▸ **Your task**
Copy out, exactly, the first line of the entries below and every line after it through the one containing "(158, 294) = (254, 436): red".

(Saved data entries)
◆ ◆ ◆

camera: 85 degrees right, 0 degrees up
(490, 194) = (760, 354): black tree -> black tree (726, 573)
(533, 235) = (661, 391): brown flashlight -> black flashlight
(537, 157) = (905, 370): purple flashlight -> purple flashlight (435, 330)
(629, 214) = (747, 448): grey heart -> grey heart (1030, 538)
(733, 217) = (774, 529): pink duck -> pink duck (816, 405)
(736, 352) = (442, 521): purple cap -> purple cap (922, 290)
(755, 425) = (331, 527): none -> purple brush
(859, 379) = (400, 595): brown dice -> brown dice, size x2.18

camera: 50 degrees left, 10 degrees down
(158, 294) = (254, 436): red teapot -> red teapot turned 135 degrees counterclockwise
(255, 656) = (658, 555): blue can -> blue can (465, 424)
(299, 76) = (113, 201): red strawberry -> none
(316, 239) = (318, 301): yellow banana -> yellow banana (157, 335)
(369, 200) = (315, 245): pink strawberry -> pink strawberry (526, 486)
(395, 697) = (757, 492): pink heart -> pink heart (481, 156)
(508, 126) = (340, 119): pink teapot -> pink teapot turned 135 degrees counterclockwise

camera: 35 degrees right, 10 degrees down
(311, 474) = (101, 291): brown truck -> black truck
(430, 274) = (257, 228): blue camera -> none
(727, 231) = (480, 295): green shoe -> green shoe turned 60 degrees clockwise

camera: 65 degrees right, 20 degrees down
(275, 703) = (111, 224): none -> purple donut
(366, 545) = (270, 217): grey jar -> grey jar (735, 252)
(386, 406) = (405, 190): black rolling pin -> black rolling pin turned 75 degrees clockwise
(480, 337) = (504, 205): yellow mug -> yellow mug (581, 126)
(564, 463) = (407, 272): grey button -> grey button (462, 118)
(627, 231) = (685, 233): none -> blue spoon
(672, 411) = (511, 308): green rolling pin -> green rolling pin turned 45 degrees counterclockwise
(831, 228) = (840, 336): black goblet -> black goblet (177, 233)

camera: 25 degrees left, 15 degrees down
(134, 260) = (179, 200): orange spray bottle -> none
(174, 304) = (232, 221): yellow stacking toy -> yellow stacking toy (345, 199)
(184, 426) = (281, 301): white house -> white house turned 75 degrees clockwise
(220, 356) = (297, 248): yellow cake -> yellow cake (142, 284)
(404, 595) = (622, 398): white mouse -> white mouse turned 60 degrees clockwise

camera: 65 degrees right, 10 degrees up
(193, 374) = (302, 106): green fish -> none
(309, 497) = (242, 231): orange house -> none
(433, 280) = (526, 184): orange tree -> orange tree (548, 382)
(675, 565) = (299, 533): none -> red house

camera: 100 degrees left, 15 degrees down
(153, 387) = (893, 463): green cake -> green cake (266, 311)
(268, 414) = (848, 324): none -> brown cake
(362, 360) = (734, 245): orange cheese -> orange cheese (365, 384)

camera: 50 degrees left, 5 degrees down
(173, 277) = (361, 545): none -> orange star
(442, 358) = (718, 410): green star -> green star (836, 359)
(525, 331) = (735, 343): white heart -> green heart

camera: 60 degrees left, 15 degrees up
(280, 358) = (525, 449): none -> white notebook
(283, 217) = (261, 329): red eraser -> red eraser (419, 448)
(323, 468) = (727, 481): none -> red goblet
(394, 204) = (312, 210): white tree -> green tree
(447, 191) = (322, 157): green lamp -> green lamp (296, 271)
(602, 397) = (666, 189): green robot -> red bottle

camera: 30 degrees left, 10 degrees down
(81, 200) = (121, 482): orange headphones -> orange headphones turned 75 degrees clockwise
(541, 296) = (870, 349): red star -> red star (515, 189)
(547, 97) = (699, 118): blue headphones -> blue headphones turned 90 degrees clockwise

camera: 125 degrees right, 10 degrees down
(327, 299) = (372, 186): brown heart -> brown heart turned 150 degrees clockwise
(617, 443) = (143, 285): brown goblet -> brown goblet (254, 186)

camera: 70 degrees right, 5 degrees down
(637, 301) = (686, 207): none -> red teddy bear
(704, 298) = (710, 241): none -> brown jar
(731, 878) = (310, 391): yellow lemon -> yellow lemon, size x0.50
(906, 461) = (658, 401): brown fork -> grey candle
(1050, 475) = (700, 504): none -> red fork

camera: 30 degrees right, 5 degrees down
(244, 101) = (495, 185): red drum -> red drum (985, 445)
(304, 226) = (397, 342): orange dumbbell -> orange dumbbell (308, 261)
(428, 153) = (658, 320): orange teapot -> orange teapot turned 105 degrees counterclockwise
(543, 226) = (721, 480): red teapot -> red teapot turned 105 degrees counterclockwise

◆ ◆ ◆

▸ **Result of this exercise**
camera: 85 degrees right, 0 degrees up
(490, 194) = (760, 354): black tree -> black tree (726, 573)
(533, 235) = (661, 391): brown flashlight -> black flashlight
(537, 157) = (905, 370): purple flashlight -> purple flashlight (435, 330)
(629, 214) = (747, 448): grey heart -> grey heart (1030, 538)
(733, 217) = (774, 529): pink duck -> pink duck (816, 405)
(736, 352) = (442, 521): purple cap -> purple cap (922, 290)
(755, 425) = (331, 527): none -> purple brush
(859, 379) = (400, 595): brown dice -> brown dice, size x2.18

camera: 50 degrees left, 10 degrees down
(158, 294) = (254, 436): red teapot -> red teapot turned 135 degrees counterclockwise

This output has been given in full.